• _What you are asked to do_: Pictures stay out. Everything else in the listing below gets written out exactly.

• _Dataset excerpt_:
•••••
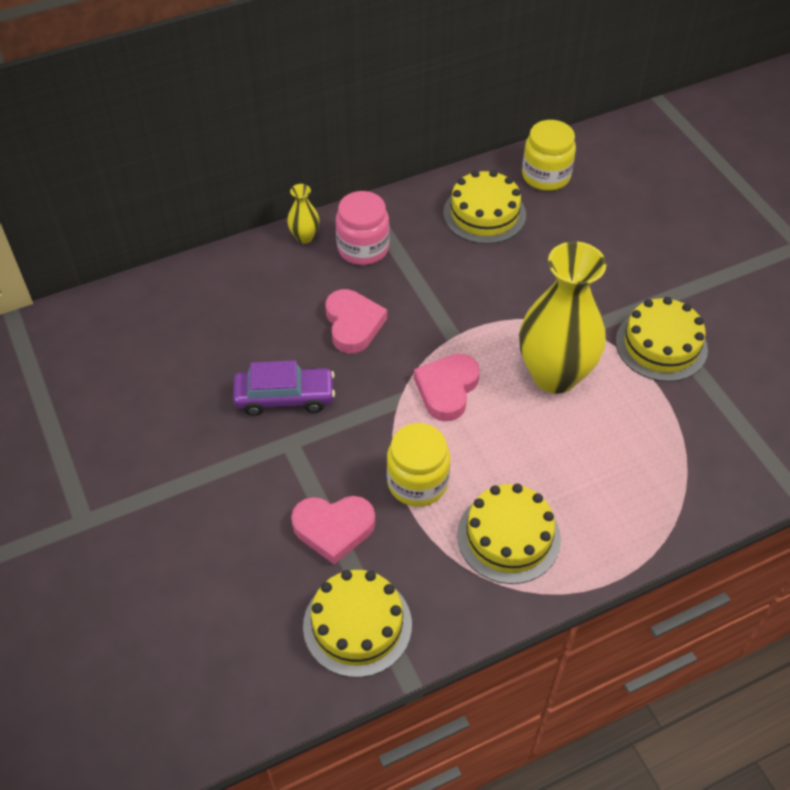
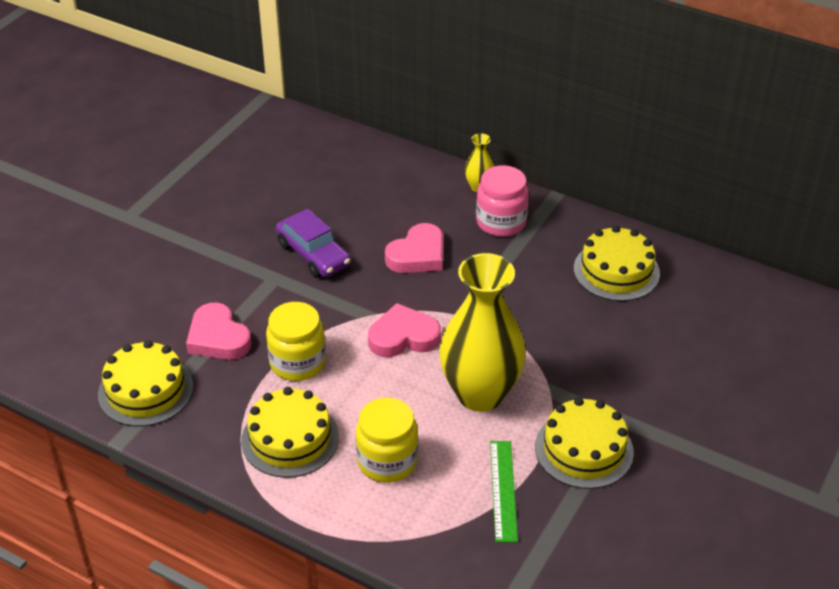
camera: 55 degrees right, 10 degrees down
(546, 176) = (706, 287): yellow jar -> yellow jar (387, 461)
(670, 419) = (503, 490): none -> green ruler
•••••
• _Answer section_:
camera: 55 degrees right, 10 degrees down
(546, 176) = (706, 287): yellow jar -> yellow jar (387, 461)
(670, 419) = (503, 490): none -> green ruler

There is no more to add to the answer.